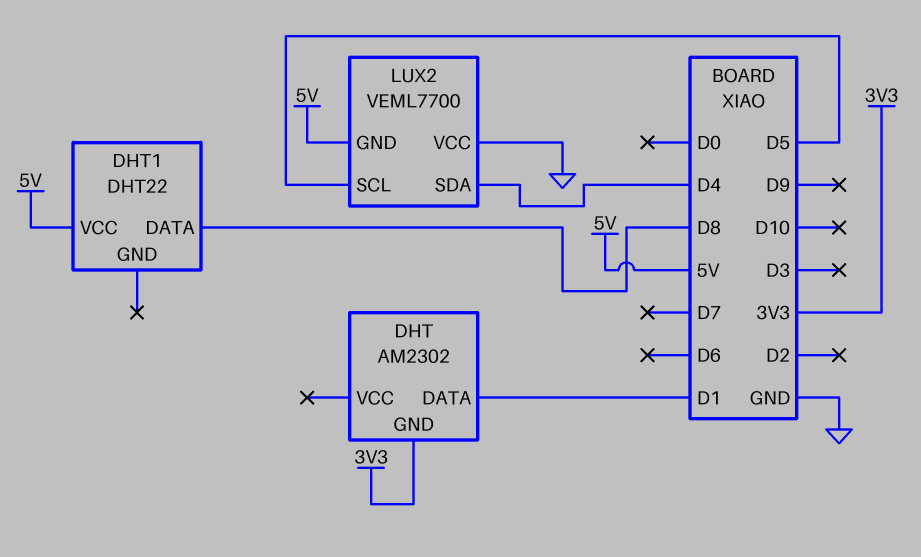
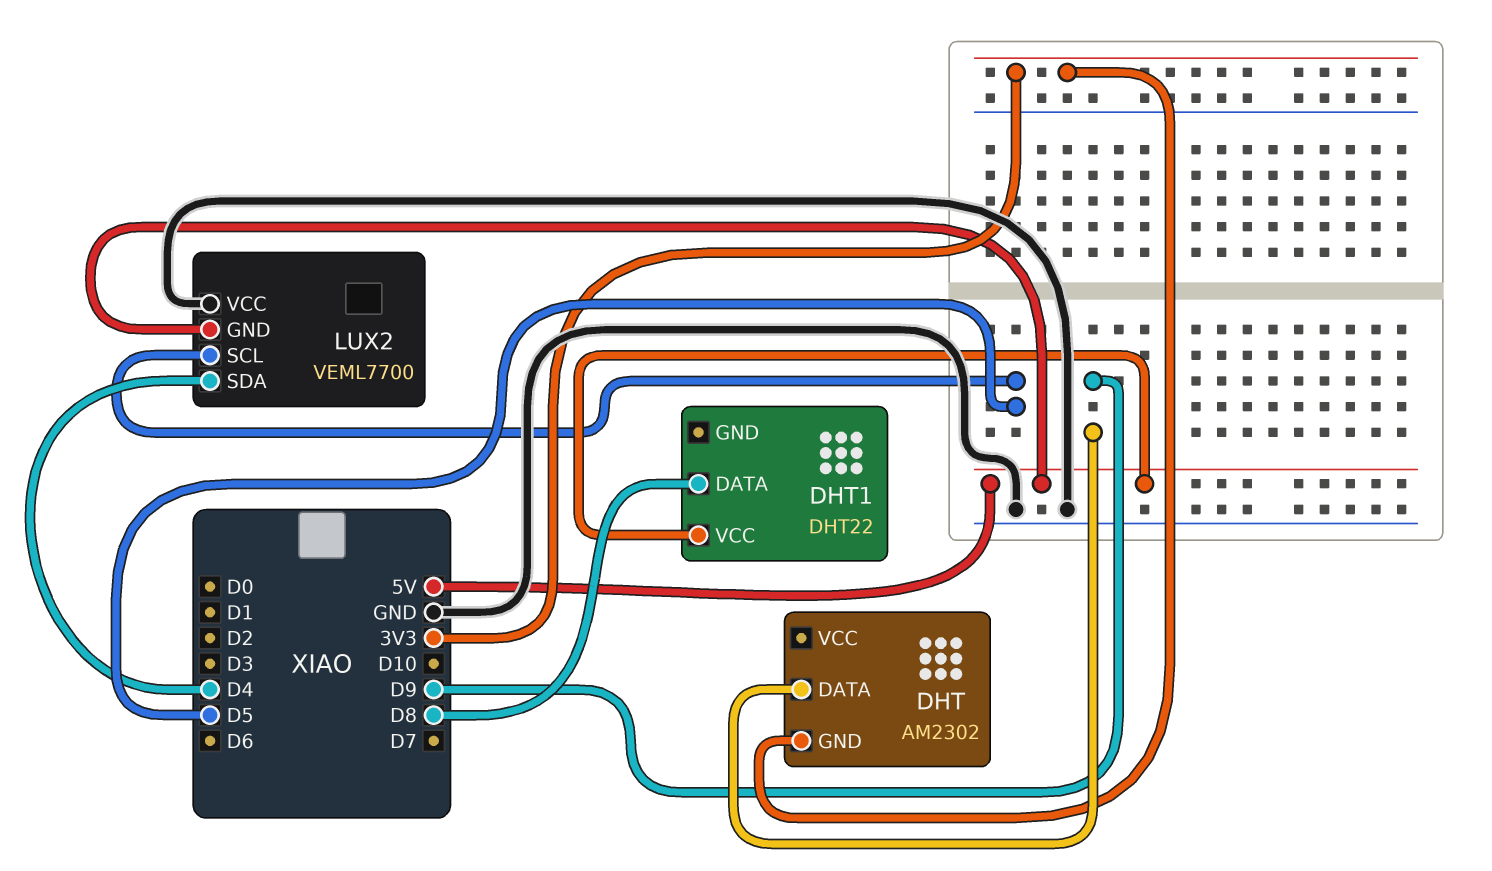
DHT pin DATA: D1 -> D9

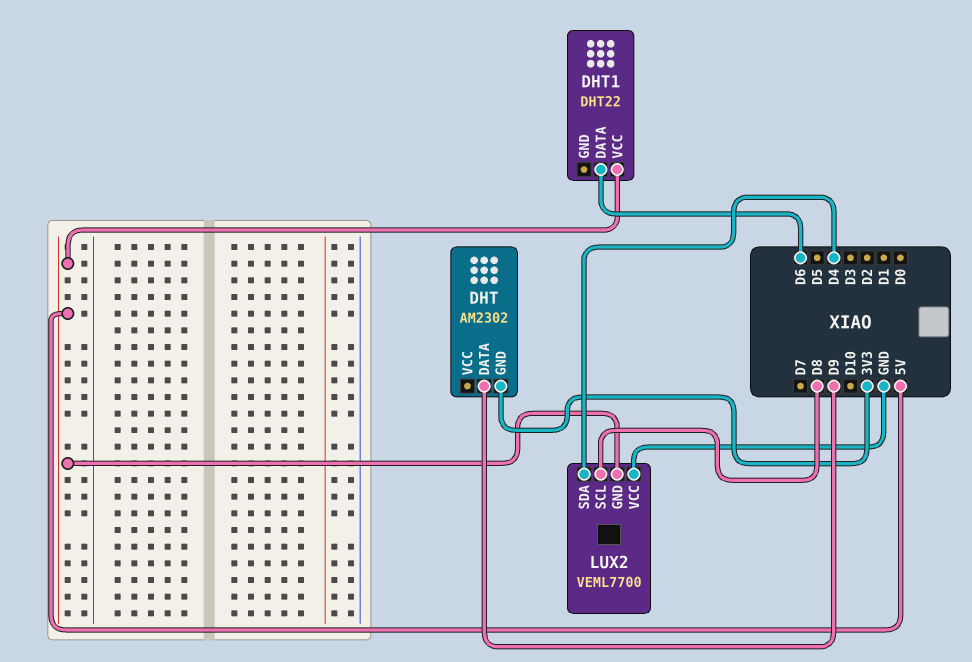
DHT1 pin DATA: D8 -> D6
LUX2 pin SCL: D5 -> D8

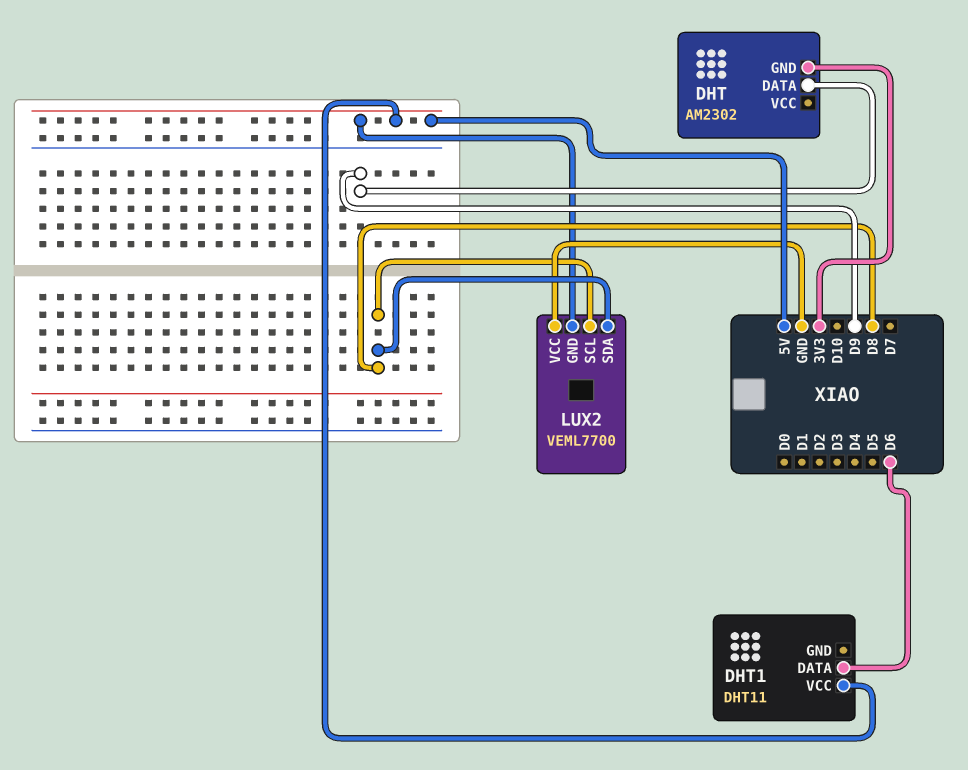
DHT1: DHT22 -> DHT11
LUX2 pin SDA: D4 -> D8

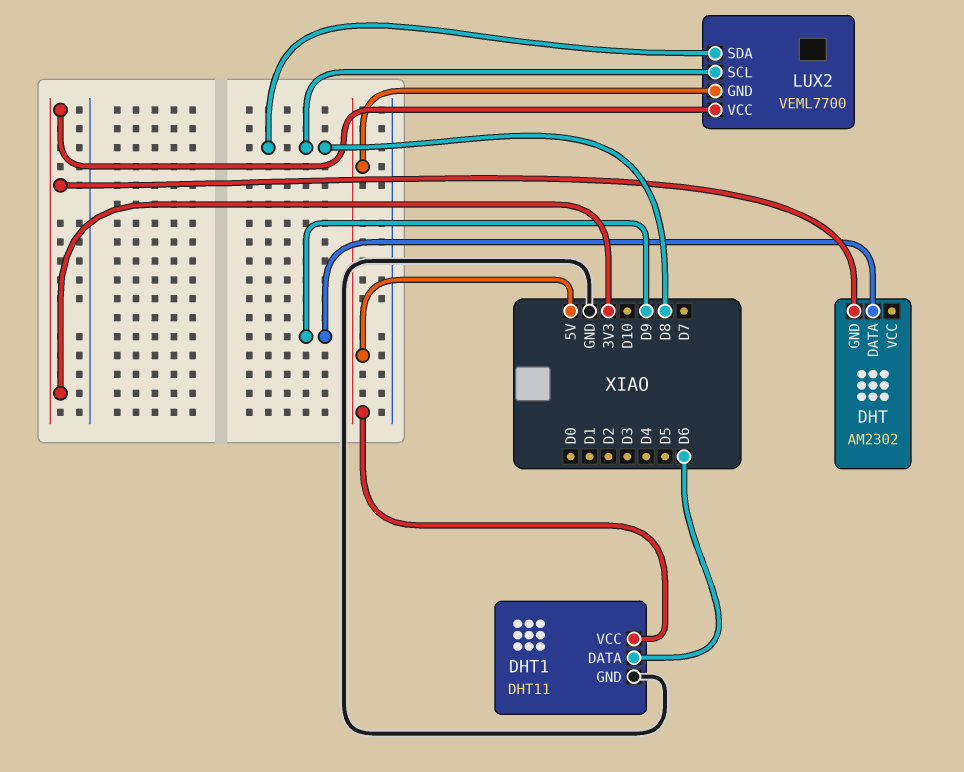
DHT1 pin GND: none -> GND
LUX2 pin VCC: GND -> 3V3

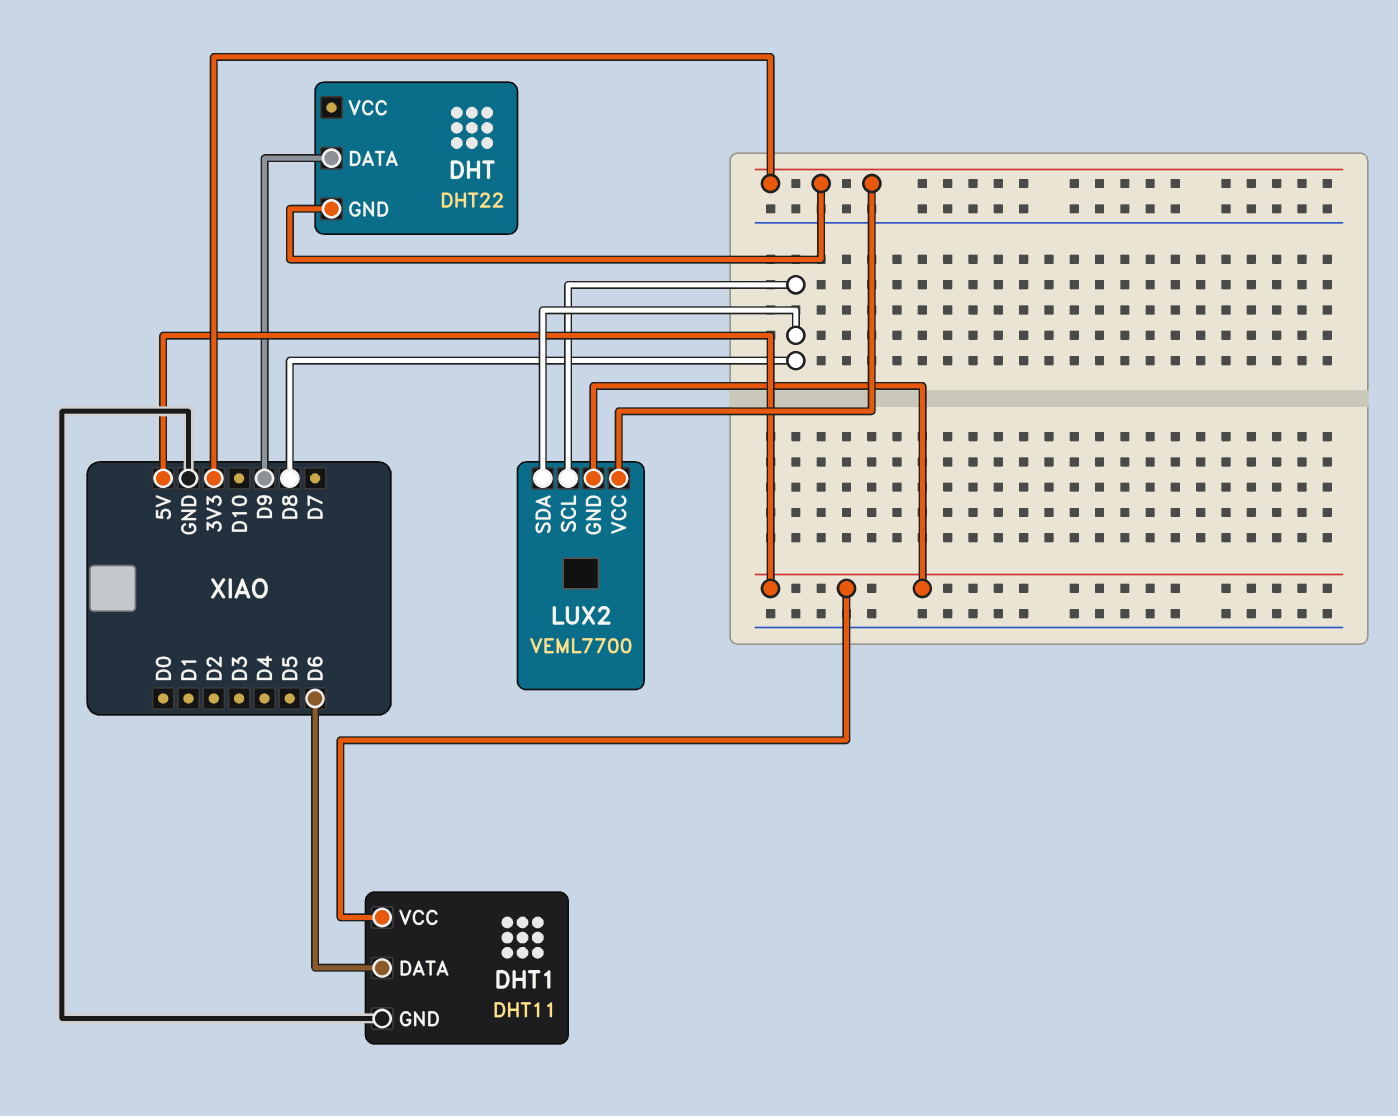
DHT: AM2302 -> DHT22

**Work instruction**
Only the lines from the line with "LUX2 pin SDA: D4 -> D8" through the end of the entries above, copied exactly and with both ends included, belong in the response; the pictures do not.

**Exercise result**
LUX2 pin SDA: D4 -> D8

DHT1 pin GND: none -> GND
LUX2 pin VCC: GND -> 3V3

DHT: AM2302 -> DHT22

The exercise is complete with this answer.